Exercise:
Repeat the records. Leave nothing out.

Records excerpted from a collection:
..............................

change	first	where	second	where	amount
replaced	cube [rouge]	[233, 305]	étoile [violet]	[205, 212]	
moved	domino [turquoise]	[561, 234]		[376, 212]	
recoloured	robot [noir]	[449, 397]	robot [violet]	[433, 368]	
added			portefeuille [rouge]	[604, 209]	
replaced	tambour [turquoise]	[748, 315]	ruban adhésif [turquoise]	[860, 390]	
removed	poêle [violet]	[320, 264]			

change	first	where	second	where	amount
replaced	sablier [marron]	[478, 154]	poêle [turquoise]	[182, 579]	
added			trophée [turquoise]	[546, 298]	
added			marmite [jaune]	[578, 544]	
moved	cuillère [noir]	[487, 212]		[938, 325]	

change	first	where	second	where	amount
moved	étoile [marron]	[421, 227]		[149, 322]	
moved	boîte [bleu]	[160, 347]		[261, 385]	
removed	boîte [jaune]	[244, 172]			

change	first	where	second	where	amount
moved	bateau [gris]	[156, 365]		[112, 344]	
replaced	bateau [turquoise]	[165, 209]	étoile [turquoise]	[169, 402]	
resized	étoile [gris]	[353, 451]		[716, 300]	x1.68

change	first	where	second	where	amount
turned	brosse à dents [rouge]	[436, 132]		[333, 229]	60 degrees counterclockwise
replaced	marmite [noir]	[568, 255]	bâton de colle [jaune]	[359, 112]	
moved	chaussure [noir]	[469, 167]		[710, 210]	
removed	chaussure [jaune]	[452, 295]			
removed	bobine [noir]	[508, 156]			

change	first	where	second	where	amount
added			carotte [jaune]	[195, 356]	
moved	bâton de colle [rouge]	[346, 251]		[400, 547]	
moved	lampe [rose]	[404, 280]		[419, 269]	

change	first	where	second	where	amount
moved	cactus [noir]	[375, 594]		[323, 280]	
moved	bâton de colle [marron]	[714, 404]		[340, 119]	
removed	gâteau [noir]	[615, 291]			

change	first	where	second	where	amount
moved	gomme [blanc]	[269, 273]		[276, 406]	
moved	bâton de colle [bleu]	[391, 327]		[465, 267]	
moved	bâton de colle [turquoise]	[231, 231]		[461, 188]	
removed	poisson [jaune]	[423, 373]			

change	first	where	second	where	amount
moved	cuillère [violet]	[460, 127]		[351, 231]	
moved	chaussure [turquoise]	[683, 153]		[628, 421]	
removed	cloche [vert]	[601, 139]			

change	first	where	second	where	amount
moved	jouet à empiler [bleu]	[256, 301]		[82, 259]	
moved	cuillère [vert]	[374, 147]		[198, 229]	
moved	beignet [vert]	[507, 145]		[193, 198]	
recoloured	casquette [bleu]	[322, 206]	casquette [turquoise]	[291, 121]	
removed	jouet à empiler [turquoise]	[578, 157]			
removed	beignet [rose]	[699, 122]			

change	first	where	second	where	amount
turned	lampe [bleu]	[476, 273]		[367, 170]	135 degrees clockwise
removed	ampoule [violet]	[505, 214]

..............................

Result:
change	first	where	second	where	amount
replaced	cube [rouge]	[233, 305]	étoile [violet]	[205, 212]	
moved	domino [turquoise]	[561, 234]		[376, 212]	
recoloured	robot [noir]	[449, 397]	robot [violet]	[433, 368]	
added			portefeuille [rouge]	[604, 209]	
replaced	tambour [turquoise]	[748, 315]	ruban adhésif [turquoise]	[860, 390]	
removed	poêle [violet]	[320, 264]			

change	first	where	second	where	amount
replaced	sablier [marron]	[478, 154]	poêle [turquoise]	[182, 579]	
added			trophée [turquoise]	[546, 298]	
added			marmite [jaune]	[578, 544]	
moved	cuillère [noir]	[487, 212]		[938, 325]	

change	first	where	second	where	amount
moved	étoile [marron]	[421, 227]		[149, 322]	
moved	boîte [bleu]	[160, 347]		[261, 385]	
removed	boîte [jaune]	[244, 172]			

change	first	where	second	where	amount
moved	bateau [gris]	[156, 365]		[112, 344]	
replaced	bateau [turquoise]	[165, 209]	étoile [turquoise]	[169, 402]	
resized	étoile [gris]	[353, 451]		[716, 300]	x1.68

change	first	where	second	where	amount
turned	brosse à dents [rouge]	[436, 132]		[333, 229]	60 degrees counterclockwise
replaced	marmite [noir]	[568, 255]	bâton de colle [jaune]	[359, 112]	
moved	chaussure [noir]	[469, 167]		[710, 210]	
removed	chaussure [jaune]	[452, 295]			
removed	bobine [noir]	[508, 156]			

change	first	where	second	where	amount
added			carotte [jaune]	[195, 356]	
moved	bâton de colle [rouge]	[346, 251]		[400, 547]	
moved	lampe [rose]	[404, 280]		[419, 269]	

change	first	where	second	where	amount
moved	cactus [noir]	[375, 594]		[323, 280]	
moved	bâton de colle [marron]	[714, 404]		[340, 119]	
removed	gâteau [noir]	[615, 291]			

change	first	where	second	where	amount
moved	gomme [blanc]	[269, 273]		[276, 406]	
moved	bâton de colle [bleu]	[391, 327]		[465, 267]	
moved	bâton de colle [turquoise]	[231, 231]		[461, 188]	
removed	poisson [jaune]	[423, 373]			

change	first	where	second	where	amount
moved	cuillère [violet]	[460, 127]		[351, 231]	
moved	chaussure [turquoise]	[683, 153]		[628, 421]	
removed	cloche [vert]	[601, 139]			

change	first	where	second	where	amount
moved	jouet à empiler [bleu]	[256, 301]		[82, 259]	
moved	cuillère [vert]	[374, 147]		[198, 229]	
moved	beignet [vert]	[507, 145]		[193, 198]	
recoloured	casquette [bleu]	[322, 206]	casquette [turquoise]	[291, 121]	
removed	jouet à empiler [turquoise]	[578, 157]			
removed	beignet [rose]	[699, 122]			

change	first	where	second	where	amount
turned	lampe [bleu]	[476, 273]		[367, 170]	135 degrees clockwise
removed	ampoule [violet]	[505, 214]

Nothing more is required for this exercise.